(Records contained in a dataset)

+++++

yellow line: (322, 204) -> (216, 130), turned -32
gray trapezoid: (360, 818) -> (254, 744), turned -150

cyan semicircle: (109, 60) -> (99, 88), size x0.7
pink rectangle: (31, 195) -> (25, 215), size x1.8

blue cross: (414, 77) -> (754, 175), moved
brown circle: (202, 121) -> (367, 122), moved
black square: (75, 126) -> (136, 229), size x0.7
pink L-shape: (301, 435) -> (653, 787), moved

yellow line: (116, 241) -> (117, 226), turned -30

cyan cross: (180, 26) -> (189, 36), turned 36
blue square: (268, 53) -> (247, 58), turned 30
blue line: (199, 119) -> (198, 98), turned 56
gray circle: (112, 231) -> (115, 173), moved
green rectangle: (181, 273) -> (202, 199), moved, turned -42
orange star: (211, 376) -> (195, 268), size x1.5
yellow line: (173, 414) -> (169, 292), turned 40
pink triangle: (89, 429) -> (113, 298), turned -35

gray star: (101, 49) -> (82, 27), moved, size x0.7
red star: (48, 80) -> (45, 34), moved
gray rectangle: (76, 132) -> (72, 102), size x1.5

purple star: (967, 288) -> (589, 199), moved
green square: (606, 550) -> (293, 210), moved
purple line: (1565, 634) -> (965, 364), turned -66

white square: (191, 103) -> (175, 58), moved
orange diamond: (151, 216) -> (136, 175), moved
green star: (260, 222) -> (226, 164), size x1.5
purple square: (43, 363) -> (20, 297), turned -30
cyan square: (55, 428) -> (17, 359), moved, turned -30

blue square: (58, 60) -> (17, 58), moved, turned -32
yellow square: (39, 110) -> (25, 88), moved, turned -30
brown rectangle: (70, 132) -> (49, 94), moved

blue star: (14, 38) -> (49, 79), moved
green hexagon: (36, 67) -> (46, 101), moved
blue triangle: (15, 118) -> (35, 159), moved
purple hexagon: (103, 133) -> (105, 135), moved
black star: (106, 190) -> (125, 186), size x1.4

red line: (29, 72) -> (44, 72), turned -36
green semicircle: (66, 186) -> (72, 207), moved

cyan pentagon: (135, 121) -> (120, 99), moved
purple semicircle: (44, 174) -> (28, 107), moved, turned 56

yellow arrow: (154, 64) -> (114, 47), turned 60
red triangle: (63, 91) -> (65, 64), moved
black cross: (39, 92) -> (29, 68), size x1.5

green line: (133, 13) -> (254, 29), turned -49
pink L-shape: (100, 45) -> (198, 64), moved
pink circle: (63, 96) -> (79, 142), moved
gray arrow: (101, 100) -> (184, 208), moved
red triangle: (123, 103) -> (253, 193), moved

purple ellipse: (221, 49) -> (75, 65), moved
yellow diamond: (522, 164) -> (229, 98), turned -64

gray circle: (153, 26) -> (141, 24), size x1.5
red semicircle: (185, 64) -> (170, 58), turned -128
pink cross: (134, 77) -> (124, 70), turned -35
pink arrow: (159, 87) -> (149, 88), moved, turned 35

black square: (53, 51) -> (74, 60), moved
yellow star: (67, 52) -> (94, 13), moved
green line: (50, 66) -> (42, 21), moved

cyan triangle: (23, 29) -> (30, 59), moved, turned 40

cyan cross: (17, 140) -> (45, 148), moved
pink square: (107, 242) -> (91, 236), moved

+++++

What to work on » For this exercise, copy the lines from the one that contains "gray circle: (153, 26)" through the last line of the records, exactly and only those.

Answer to this exercise »
gray circle: (153, 26) -> (141, 24), size x1.5
red semicircle: (185, 64) -> (170, 58), turned -128
pink cross: (134, 77) -> (124, 70), turned -35
pink arrow: (159, 87) -> (149, 88), moved, turned 35

black square: (53, 51) -> (74, 60), moved
yellow star: (67, 52) -> (94, 13), moved
green line: (50, 66) -> (42, 21), moved

cyan triangle: (23, 29) -> (30, 59), moved, turned 40

cyan cross: (17, 140) -> (45, 148), moved
pink square: (107, 242) -> (91, 236), moved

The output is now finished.